__Assignment__:
Write the data below out again in full, exactly as shown.

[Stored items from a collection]

━━━━━━━━━━━━━━━━

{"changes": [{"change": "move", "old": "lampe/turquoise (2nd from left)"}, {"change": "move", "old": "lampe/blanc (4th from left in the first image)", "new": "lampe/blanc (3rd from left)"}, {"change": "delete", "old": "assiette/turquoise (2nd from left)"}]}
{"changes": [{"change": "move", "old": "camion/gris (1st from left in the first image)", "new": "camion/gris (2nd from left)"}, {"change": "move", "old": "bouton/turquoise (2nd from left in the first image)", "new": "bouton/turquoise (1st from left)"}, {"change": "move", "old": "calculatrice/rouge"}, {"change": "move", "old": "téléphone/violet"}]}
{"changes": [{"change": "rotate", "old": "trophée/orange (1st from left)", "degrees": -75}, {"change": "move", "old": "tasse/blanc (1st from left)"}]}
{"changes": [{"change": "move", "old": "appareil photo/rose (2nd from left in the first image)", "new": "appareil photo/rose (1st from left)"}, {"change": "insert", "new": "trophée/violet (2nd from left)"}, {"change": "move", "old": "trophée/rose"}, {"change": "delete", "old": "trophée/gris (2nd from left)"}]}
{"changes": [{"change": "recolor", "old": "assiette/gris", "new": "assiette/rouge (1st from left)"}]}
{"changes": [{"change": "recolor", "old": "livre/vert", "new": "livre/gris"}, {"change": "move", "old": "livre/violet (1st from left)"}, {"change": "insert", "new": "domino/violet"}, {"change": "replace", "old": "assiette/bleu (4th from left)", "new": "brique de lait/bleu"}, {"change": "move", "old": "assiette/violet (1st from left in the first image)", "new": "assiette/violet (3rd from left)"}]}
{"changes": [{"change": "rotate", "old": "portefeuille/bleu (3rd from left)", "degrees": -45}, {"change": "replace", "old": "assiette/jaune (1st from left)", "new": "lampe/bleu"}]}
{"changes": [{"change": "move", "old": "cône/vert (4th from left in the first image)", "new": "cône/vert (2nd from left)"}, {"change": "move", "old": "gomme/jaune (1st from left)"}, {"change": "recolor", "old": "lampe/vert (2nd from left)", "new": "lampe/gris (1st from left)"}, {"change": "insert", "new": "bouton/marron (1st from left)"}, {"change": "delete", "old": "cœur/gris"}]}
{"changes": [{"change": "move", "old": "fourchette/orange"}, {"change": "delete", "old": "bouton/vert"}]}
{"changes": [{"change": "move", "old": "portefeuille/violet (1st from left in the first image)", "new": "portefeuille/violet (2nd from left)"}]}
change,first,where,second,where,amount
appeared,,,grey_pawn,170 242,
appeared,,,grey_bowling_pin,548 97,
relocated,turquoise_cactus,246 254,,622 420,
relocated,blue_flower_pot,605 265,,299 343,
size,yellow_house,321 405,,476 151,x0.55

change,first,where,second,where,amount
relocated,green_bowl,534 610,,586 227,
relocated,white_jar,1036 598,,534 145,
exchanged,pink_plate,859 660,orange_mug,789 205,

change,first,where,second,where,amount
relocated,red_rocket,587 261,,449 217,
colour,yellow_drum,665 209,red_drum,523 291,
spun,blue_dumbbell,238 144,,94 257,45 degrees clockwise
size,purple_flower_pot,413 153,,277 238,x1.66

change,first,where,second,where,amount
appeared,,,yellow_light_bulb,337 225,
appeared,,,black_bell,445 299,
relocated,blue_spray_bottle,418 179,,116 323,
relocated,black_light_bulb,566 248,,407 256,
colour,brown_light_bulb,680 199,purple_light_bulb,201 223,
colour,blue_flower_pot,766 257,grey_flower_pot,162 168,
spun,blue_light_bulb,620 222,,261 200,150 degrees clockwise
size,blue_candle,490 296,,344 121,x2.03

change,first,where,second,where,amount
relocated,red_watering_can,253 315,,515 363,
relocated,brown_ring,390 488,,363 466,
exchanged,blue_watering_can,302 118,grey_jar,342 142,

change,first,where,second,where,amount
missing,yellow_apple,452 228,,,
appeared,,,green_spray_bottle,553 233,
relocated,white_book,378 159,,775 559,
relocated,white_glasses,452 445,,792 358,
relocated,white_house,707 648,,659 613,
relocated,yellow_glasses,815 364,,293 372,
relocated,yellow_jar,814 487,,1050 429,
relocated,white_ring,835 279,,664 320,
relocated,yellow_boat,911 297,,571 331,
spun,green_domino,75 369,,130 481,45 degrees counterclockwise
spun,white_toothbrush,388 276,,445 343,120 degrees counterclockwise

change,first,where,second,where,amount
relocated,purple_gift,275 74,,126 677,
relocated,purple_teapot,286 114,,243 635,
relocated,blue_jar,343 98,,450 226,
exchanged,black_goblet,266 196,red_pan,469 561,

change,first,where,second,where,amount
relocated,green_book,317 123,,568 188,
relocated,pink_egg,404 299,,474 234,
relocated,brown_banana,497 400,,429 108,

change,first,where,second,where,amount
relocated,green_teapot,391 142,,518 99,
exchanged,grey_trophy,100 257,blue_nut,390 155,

━━━━━━━━━━━━━━━━

__Reply__:
{"changes": [{"change": "move", "old": "lampe/turquoise (2nd from left)"}, {"change": "move", "old": "lampe/blanc (4th from left in the first image)", "new": "lampe/blanc (3rd from left)"}, {"change": "delete", "old": "assiette/turquoise (2nd from left)"}]}
{"changes": [{"change": "move", "old": "camion/gris (1st from left in the first image)", "new": "camion/gris (2nd from left)"}, {"change": "move", "old": "bouton/turquoise (2nd from left in the first image)", "new": "bouton/turquoise (1st from left)"}, {"change": "move", "old": "calculatrice/rouge"}, {"change": "move", "old": "téléphone/violet"}]}
{"changes": [{"change": "rotate", "old": "trophée/orange (1st from left)", "degrees": -75}, {"change": "move", "old": "tasse/blanc (1st from left)"}]}
{"changes": [{"change": "move", "old": "appareil photo/rose (2nd from left in the first image)", "new": "appareil photo/rose (1st from left)"}, {"change": "insert", "new": "trophée/violet (2nd from left)"}, {"change": "move", "old": "trophée/rose"}, {"change": "delete", "old": "trophée/gris (2nd from left)"}]}
{"changes": [{"change": "recolor", "old": "assiette/gris", "new": "assiette/rouge (1st from left)"}]}
{"changes": [{"change": "recolor", "old": "livre/vert", "new": "livre/gris"}, {"change": "move", "old": "livre/violet (1st from left)"}, {"change": "insert", "new": "domino/violet"}, {"change": "replace", "old": "assiette/bleu (4th from left)", "new": "brique de lait/bleu"}, {"change": "move", "old": "assiette/violet (1st from left in the first image)", "new": "assiette/violet (3rd from left)"}]}
{"changes": [{"change": "rotate", "old": "portefeuille/bleu (3rd from left)", "degrees": -45}, {"change": "replace", "old": "assiette/jaune (1st from left)", "new": "lampe/bleu"}]}
{"changes": [{"change": "move", "old": "cône/vert (4th from left in the first image)", "new": "cône/vert (2nd from left)"}, {"change": "move", "old": "gomme/jaune (1st from left)"}, {"change": "recolor", "old": "lampe/vert (2nd from left)", "new": "lampe/gris (1st from left)"}, {"change": "insert", "new": "bouton/marron (1st from left)"}, {"change": "delete", "old": "cœur/gris"}]}
{"changes": [{"change": "move", "old": "fourchette/orange"}, {"change": "delete", "old": "bouton/vert"}]}
{"changes": [{"change": "move", "old": "portefeuille/violet (1st from left in the first image)", "new": "portefeuille/violet (2nd from left)"}]}
change,first,where,second,where,amount
appeared,,,grey_pawn,170 242,
appeared,,,grey_bowling_pin,548 97,
relocated,turquoise_cactus,246 254,,622 420,
relocated,blue_flower_pot,605 265,,299 343,
size,yellow_house,321 405,,476 151,x0.55

change,first,where,second,where,amount
relocated,green_bowl,534 610,,586 227,
relocated,white_jar,1036 598,,534 145,
exchanged,pink_plate,859 660,orange_mug,789 205,

change,first,where,second,where,amount
relocated,red_rocket,587 261,,449 217,
colour,yellow_drum,665 209,red_drum,523 291,
spun,blue_dumbbell,238 144,,94 257,45 degrees clockwise
size,purple_flower_pot,413 153,,277 238,x1.66

change,first,where,second,where,amount
appeared,,,yellow_light_bulb,337 225,
appeared,,,black_bell,445 299,
relocated,blue_spray_bottle,418 179,,116 323,
relocated,black_light_bulb,566 248,,407 256,
colour,brown_light_bulb,680 199,purple_light_bulb,201 223,
colour,blue_flower_pot,766 257,grey_flower_pot,162 168,
spun,blue_light_bulb,620 222,,261 200,150 degrees clockwise
size,blue_candle,490 296,,344 121,x2.03

change,first,where,second,where,amount
relocated,red_watering_can,253 315,,515 363,
relocated,brown_ring,390 488,,363 466,
exchanged,blue_watering_can,302 118,grey_jar,342 142,

change,first,where,second,where,amount
missing,yellow_apple,452 228,,,
appeared,,,green_spray_bottle,553 233,
relocated,white_book,378 159,,775 559,
relocated,white_glasses,452 445,,792 358,
relocated,white_house,707 648,,659 613,
relocated,yellow_glasses,815 364,,293 372,
relocated,yellow_jar,814 487,,1050 429,
relocated,white_ring,835 279,,664 320,
relocated,yellow_boat,911 297,,571 331,
spun,green_domino,75 369,,130 481,45 degrees counterclockwise
spun,white_toothbrush,388 276,,445 343,120 degrees counterclockwise

change,first,where,second,where,amount
relocated,purple_gift,275 74,,126 677,
relocated,purple_teapot,286 114,,243 635,
relocated,blue_jar,343 98,,450 226,
exchanged,black_goblet,266 196,red_pan,469 561,

change,first,where,second,where,amount
relocated,green_book,317 123,,568 188,
relocated,pink_egg,404 299,,474 234,
relocated,brown_banana,497 400,,429 108,

change,first,where,second,where,amount
relocated,green_teapot,391 142,,518 99,
exchanged,grey_trophy,100 257,blue_nut,390 155,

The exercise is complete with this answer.